--- AUFGABENMATERIAL ---

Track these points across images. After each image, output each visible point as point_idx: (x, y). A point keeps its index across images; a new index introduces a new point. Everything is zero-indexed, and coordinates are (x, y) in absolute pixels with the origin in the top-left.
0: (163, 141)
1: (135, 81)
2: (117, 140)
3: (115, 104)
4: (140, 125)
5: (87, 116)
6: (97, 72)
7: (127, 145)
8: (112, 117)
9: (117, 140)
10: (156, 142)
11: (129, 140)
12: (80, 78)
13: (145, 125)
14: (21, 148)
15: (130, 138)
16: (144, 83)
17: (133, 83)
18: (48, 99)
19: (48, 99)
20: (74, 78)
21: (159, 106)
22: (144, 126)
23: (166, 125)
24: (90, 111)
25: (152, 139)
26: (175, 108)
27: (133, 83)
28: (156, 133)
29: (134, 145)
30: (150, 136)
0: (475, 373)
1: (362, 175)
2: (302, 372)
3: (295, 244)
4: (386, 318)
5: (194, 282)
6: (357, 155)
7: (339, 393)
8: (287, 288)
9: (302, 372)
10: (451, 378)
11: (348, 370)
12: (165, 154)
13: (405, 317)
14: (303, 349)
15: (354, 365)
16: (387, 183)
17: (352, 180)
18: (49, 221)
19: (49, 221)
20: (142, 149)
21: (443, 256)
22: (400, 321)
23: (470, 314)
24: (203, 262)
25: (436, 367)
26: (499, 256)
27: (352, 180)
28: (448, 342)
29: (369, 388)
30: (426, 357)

---

Gib alle Einträge oben Zeile für Zeile unverändert aus.

Track these points across images. After each image, output each visible point as point_idx: (x, y). A point keeps its index across images; a new index introduces a new point. Everything is zero-indexed, and coordinates are (x, y) in absolute pixels with the origin in the top-left.
0: (163, 141)
1: (135, 81)
2: (117, 140)
3: (115, 104)
4: (140, 125)
5: (87, 116)
6: (97, 72)
7: (127, 145)
8: (112, 117)
9: (117, 140)
10: (156, 142)
11: (129, 140)
12: (80, 78)
13: (145, 125)
14: (21, 148)
15: (130, 138)
16: (144, 83)
17: (133, 83)
18: (48, 99)
19: (48, 99)
20: (74, 78)
21: (159, 106)
22: (144, 126)
23: (166, 125)
24: (90, 111)
25: (152, 139)
26: (175, 108)
27: (133, 83)
28: (156, 133)
29: (134, 145)
30: (150, 136)
0: (475, 373)
1: (362, 175)
2: (302, 372)
3: (295, 244)
4: (386, 318)
5: (194, 282)
6: (357, 155)
7: (339, 393)
8: (287, 288)
9: (302, 372)
10: (451, 378)
11: (348, 370)
12: (165, 154)
13: (405, 317)
14: (303, 349)
15: (354, 365)
16: (387, 183)
17: (352, 180)
18: (49, 221)
19: (49, 221)
20: (142, 149)
21: (443, 256)
22: (400, 321)
23: (470, 314)
24: (203, 262)
25: (436, 367)
26: (499, 256)
27: (352, 180)
28: (448, 342)
29: (369, 388)
30: (426, 357)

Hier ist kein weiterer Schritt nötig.